[Modification records]
- - - -
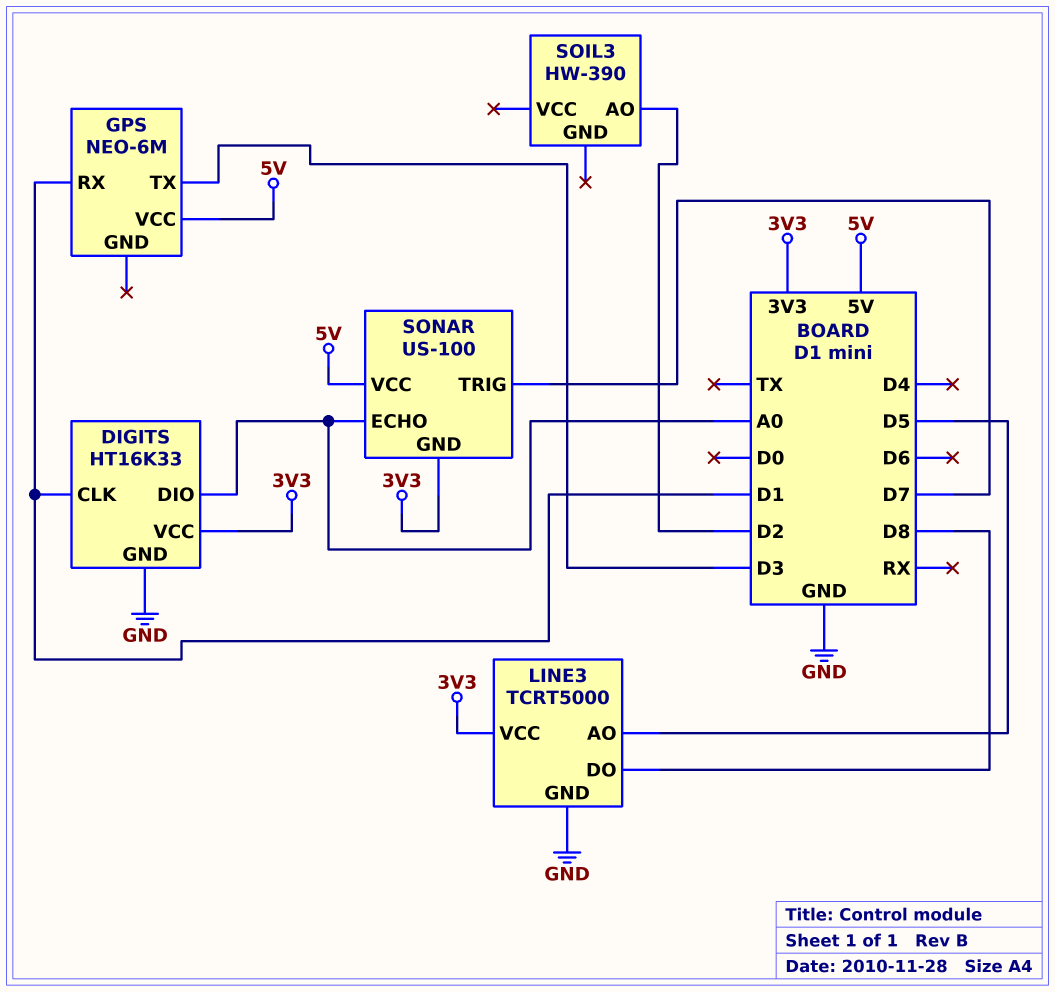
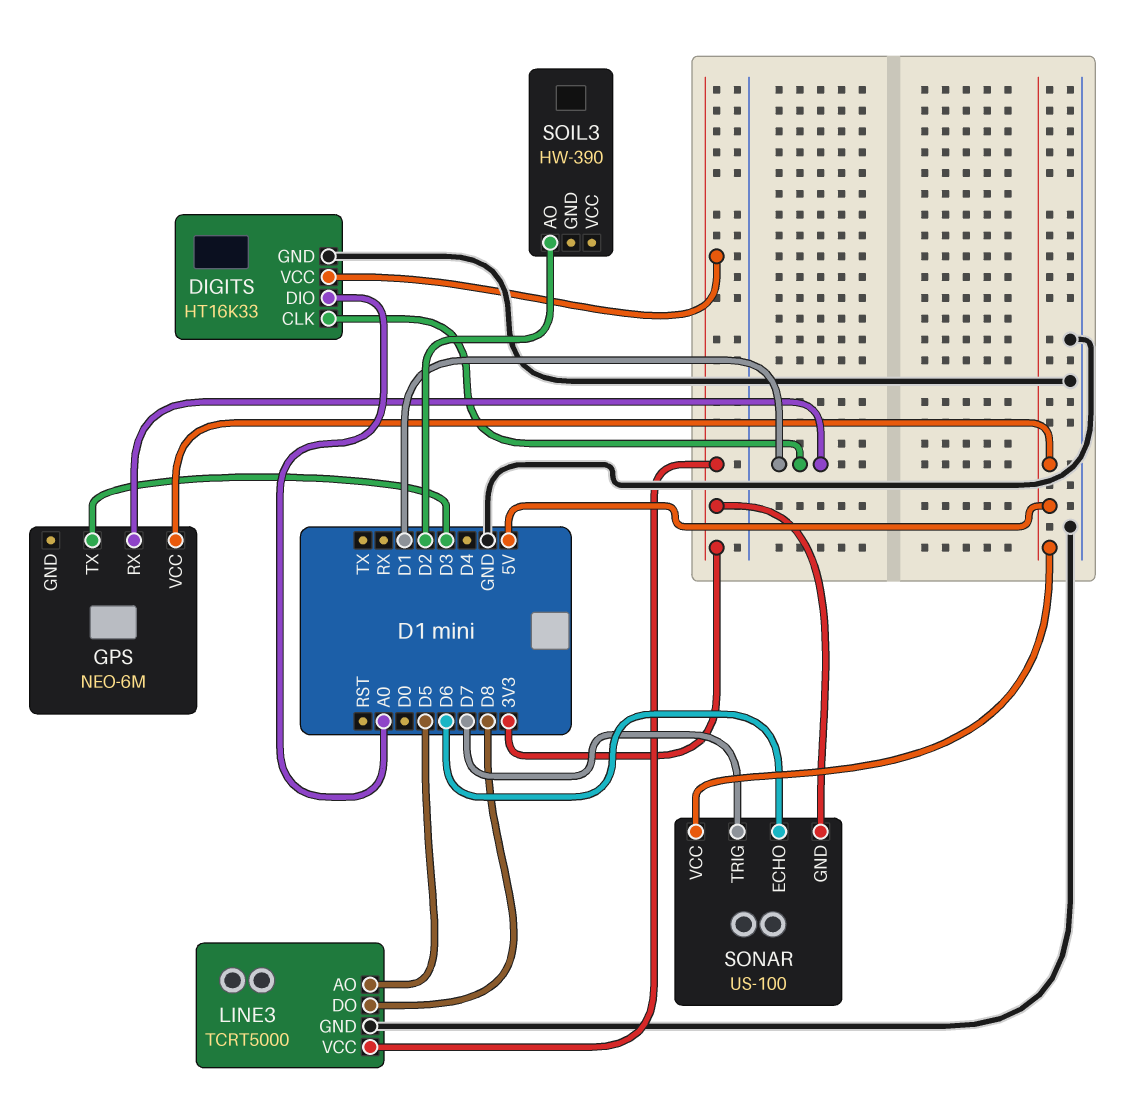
SONAR pin ECHO: A0 -> D6

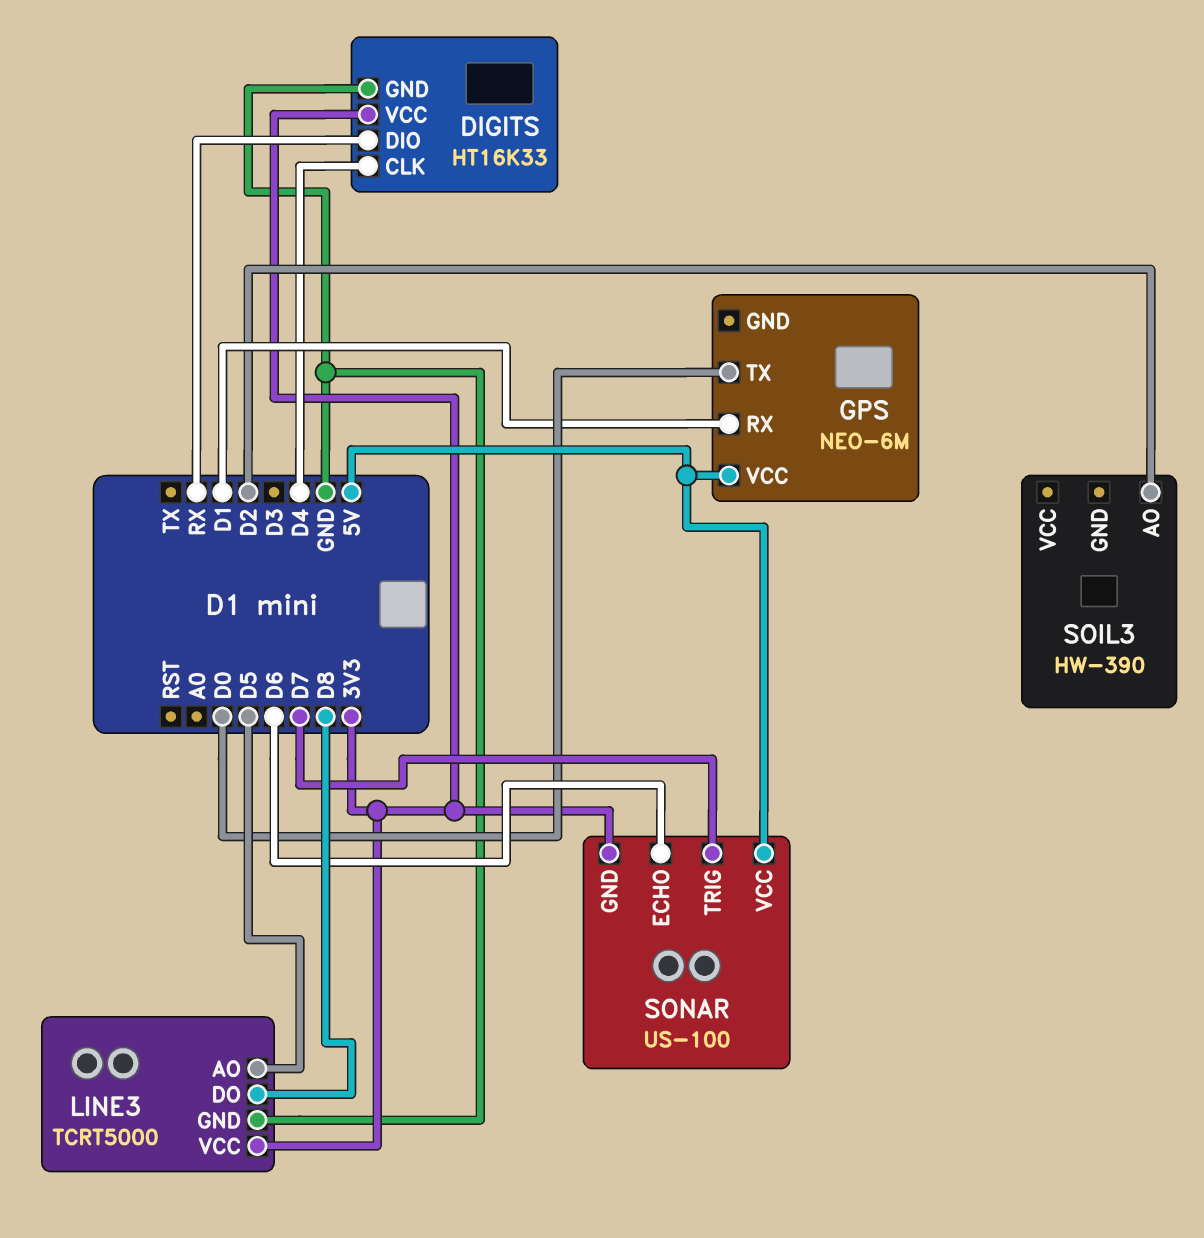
DIGITS pin CLK: D1 -> D4
DIGITS pin DIO: A0 -> RX
GPS pin TX: D3 -> D0

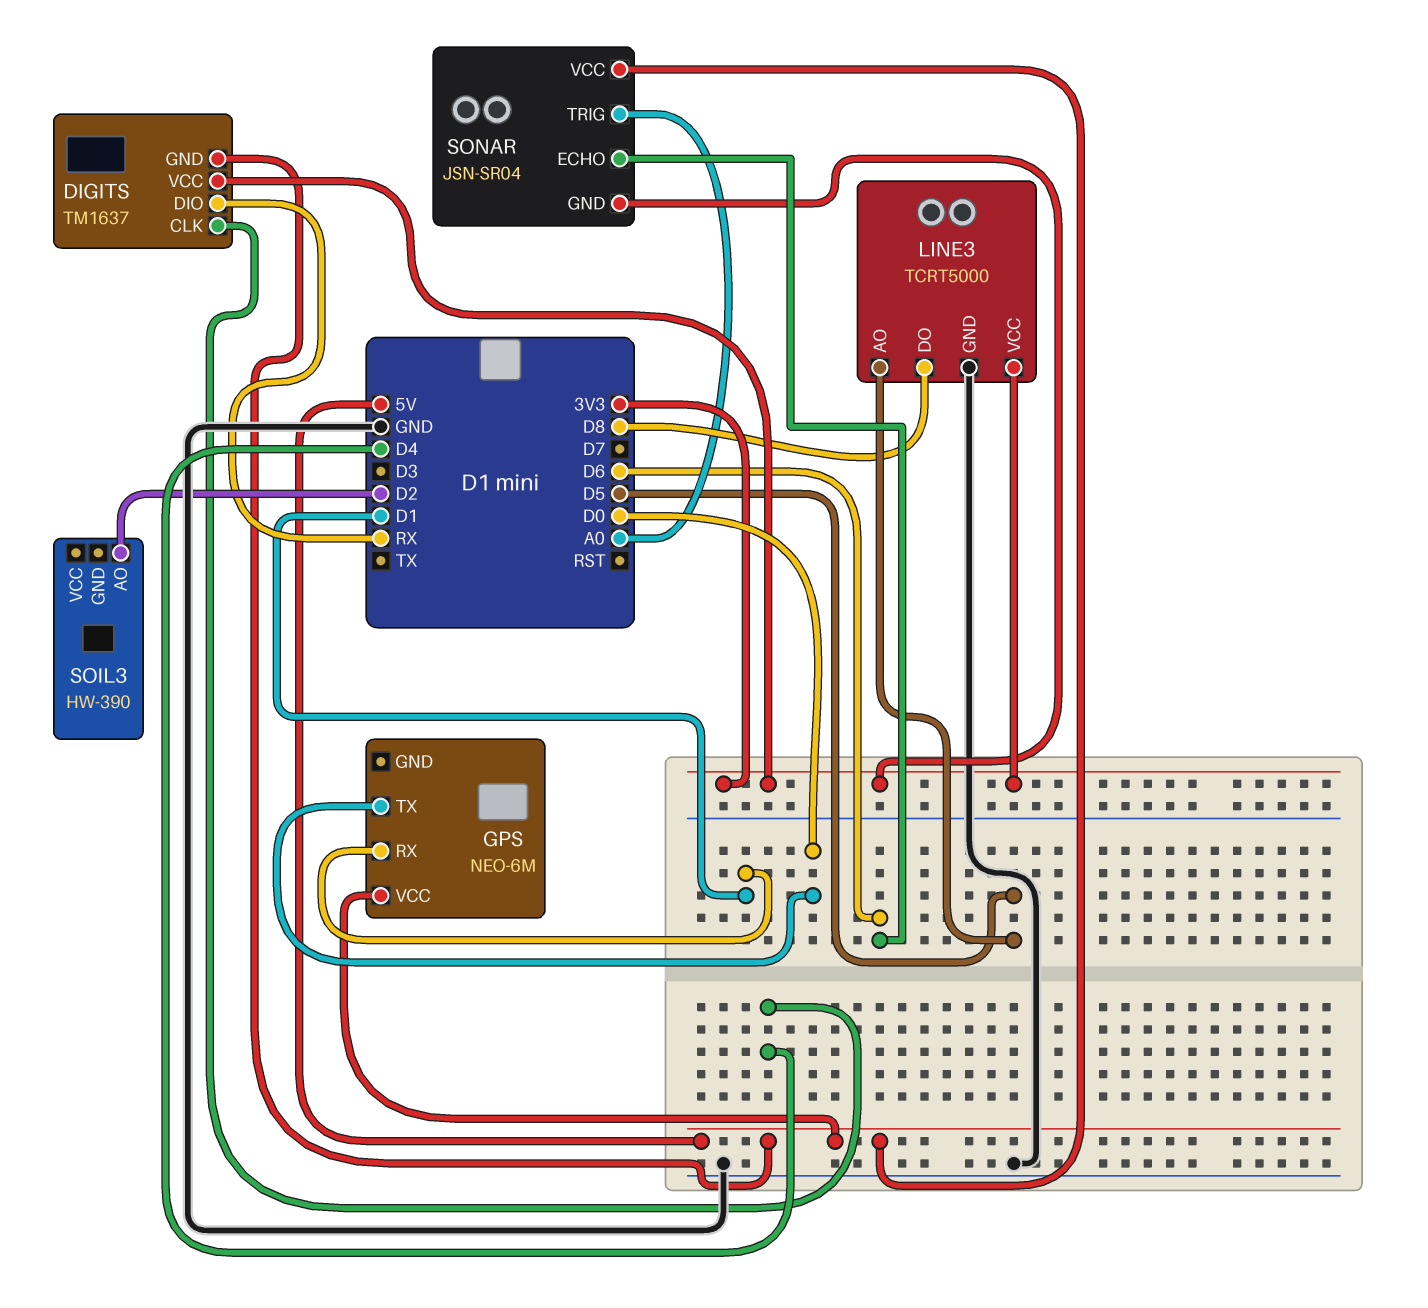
DIGITS: HT16K33 -> TM1637
DIGITS pin GND: GND -> 5V
SONAR: US-100 -> JSN-SR04
SONAR pin TRIG: D7 -> A0

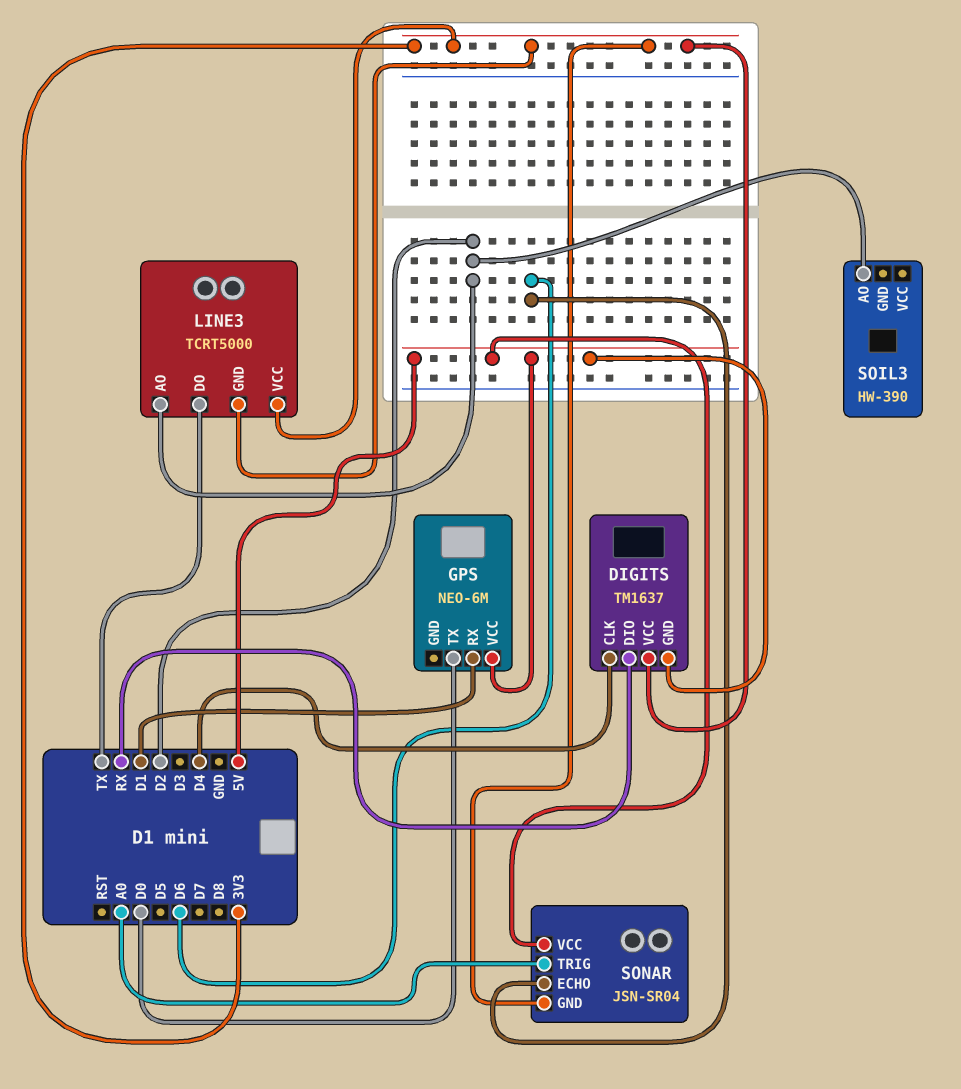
LINE3 pin AO: D5 -> D2
LINE3 pin DO: D8 -> TX
LINE3 pin GND: GND -> 3V3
- - - -
*Task to carry out*. Filter the entries above down to the lines that contain "SONAR".

*Response to the exercise*.
SONAR pin ECHO: A0 -> D6
SONAR: US-100 -> JSN-SR04
SONAR pin TRIG: D7 -> A0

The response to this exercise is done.